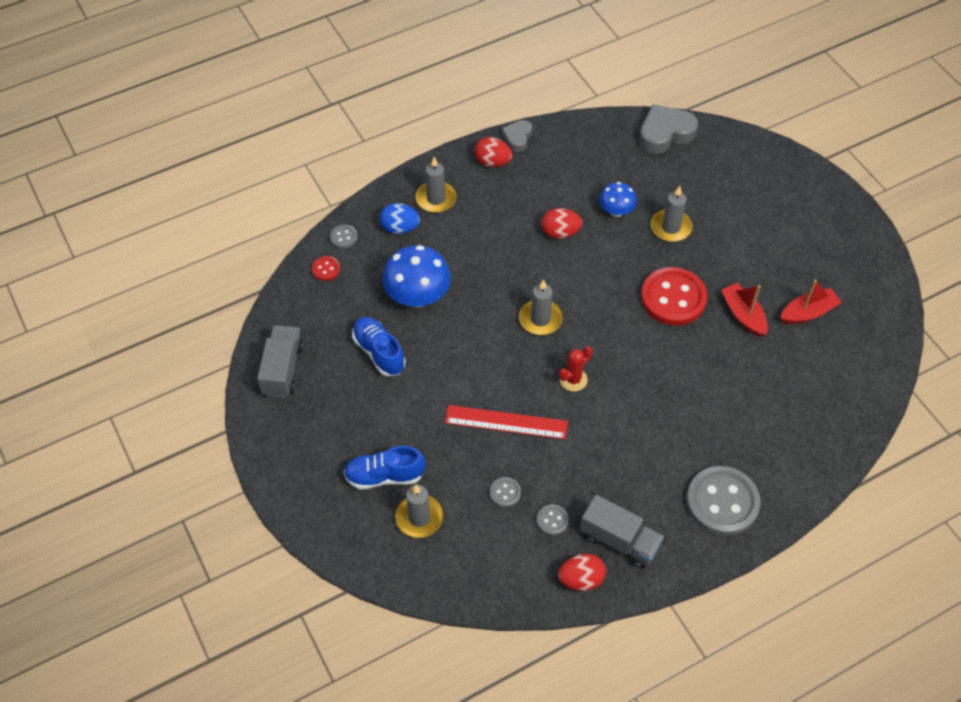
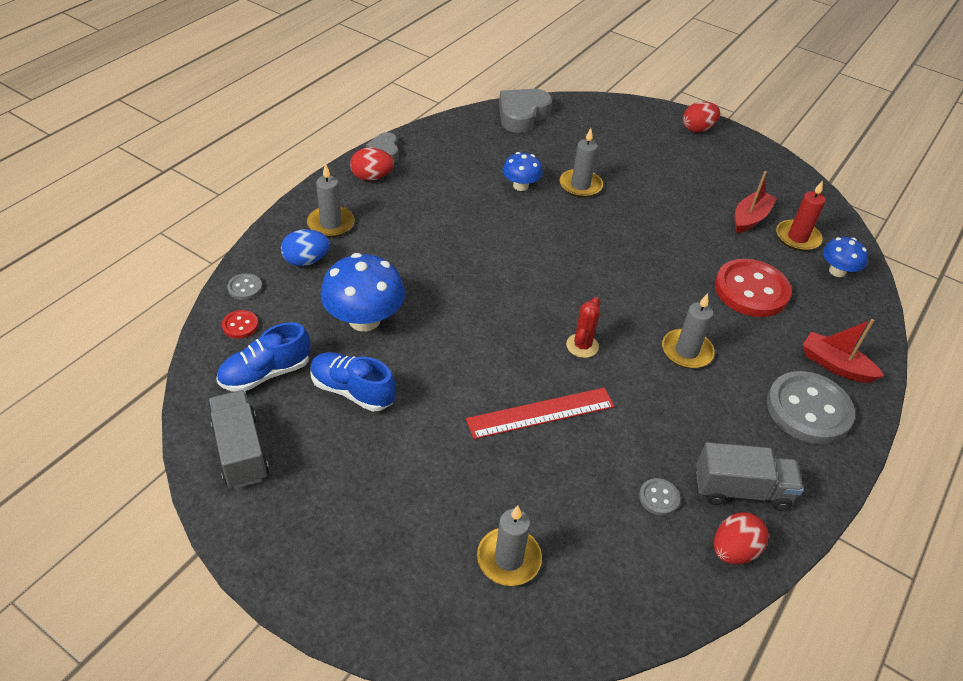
camera: 30 degrees left, 10 degrees down
blue shoe [344,446,426,489] -> blue shoe moved to [216,322,311,392]
grey button [490,477,521,507] -> none
grey candle [519,279,563,335] -> grey candle moved to [662,293,715,369]
red egg [541,208,582,239] -> red egg moved to [683,101,720,133]
red button [641,267,707,325] -> red button moved to [715,259,792,317]
red boat [721,283,768,337] -> red boat moved to [803,319,884,383]
none -> red candle [776,180,826,251]
none -> blue mushroom [823,237,868,277]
★ ★ ★ ★ ★ ★ ★
What is being asked |
Retype all the material word for word while skipping any picture it contains.

Solution for this task |
camera: 30 degrees left, 10 degrees down
blue shoe [344,446,426,489] -> blue shoe moved to [216,322,311,392]
grey button [490,477,521,507] -> none
grey candle [519,279,563,335] -> grey candle moved to [662,293,715,369]
red egg [541,208,582,239] -> red egg moved to [683,101,720,133]
red button [641,267,707,325] -> red button moved to [715,259,792,317]
red boat [721,283,768,337] -> red boat moved to [803,319,884,383]
none -> red candle [776,180,826,251]
none -> blue mushroom [823,237,868,277]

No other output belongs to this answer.